(Data listing):
· · · · ·

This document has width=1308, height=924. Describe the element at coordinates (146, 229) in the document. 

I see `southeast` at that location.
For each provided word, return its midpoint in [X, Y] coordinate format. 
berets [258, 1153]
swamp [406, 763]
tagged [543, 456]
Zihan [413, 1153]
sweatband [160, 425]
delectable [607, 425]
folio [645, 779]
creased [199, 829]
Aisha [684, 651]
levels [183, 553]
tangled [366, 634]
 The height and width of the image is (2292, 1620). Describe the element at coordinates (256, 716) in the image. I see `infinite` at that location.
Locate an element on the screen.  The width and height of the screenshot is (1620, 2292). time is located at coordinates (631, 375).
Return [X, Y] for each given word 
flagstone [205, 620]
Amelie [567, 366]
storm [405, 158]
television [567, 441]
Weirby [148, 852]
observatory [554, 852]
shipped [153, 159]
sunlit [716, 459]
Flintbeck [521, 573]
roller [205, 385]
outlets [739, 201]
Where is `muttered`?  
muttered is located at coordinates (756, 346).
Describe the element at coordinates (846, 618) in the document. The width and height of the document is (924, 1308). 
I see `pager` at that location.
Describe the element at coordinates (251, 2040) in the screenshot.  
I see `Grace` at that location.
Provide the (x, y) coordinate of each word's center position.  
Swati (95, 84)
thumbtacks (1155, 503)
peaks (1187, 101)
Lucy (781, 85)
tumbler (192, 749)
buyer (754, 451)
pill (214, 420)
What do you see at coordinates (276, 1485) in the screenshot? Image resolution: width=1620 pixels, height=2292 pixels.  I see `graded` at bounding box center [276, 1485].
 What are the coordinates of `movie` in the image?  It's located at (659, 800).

· · · · ·

(Work to do):
Turn all the lines above into a numbered list, dropping any blank lines.

(Correct result):
1. This document has width=1308, height=924. Describe the element at coordinates (146, 229) in the document. 
2. I see `southeast` at that location.
3. For each provided word, return its midpoint in [X, Y] coordinate format. 
4. berets [258, 1153]
5. swamp [406, 763]
6. tagged [543, 456]
7. Zihan [413, 1153]
8. sweatband [160, 425]
9. delectable [607, 425]
10. folio [645, 779]
11. creased [199, 829]
12. Aisha [684, 651]
13. levels [183, 553]
14. tangled [366, 634]
15.  The height and width of the image is (2292, 1620). Describe the element at coordinates (256, 716) in the image. I see `infinite` at that location.
16. Locate an element on the screen.  The width and height of the screenshot is (1620, 2292). time is located at coordinates (631, 375).
17. Return [X, Y] for each given word 
18. flagstone [205, 620]
19. Amelie [567, 366]
20. storm [405, 158]
21. television [567, 441]
22. Weirby [148, 852]
23. observatory [554, 852]
24. shipped [153, 159]
25. sunlit [716, 459]
26. Flintbeck [521, 573]
27. roller [205, 385]
28. outlets [739, 201]
29. Where is `muttered`?  
30. muttered is located at coordinates (756, 346).
31. Describe the element at coordinates (846, 618) in the document. The width and height of the document is (924, 1308). 
32. I see `pager` at that location.
33. Describe the element at coordinates (251, 2040) in the screenshot.  
34. I see `Grace` at that location.
35. Provide the (x, y) coordinate of each word's center position.  
36. Swati (95, 84)
37. thumbtacks (1155, 503)
38. peaks (1187, 101)
39. Lucy (781, 85)
40. tumbler (192, 749)
41. buyer (754, 451)
42. pill (214, 420)
43. What do you see at coordinates (276, 1485) in the screenshot? Image resolution: width=1620 pixels, height=2292 pixels.  I see `graded` at bounding box center [276, 1485].
44.  What are the coordinates of `movie` in the image?  It's located at (659, 800).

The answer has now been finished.